**Brief:**
Among the lines below, a stretch begins at the one with "SW1: switch (N10, VCC) -> switch (GND, N10)" and ends at the one with "TP3: none -> test point (N30)". Repeat that stretch exactly, ends included.

**Data for review:**
□ □ □ □ □ □ □

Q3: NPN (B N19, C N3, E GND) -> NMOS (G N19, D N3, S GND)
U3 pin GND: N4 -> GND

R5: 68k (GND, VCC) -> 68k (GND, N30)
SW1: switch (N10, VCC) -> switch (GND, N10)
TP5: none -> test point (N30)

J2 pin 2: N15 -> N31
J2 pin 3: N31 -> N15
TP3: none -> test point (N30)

□ □ □ □ □ □ □

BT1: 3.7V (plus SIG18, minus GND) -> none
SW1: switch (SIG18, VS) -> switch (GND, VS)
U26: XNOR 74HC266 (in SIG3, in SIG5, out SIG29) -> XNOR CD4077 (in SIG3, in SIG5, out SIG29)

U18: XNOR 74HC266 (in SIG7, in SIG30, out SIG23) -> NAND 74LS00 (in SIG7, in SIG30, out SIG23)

□ □ □ □ □ □ □

**Response area:**
SW1: switch (N10, VCC) -> switch (GND, N10)
TP5: none -> test point (N30)

J2 pin 2: N15 -> N31
J2 pin 3: N31 -> N15
TP3: none -> test point (N30)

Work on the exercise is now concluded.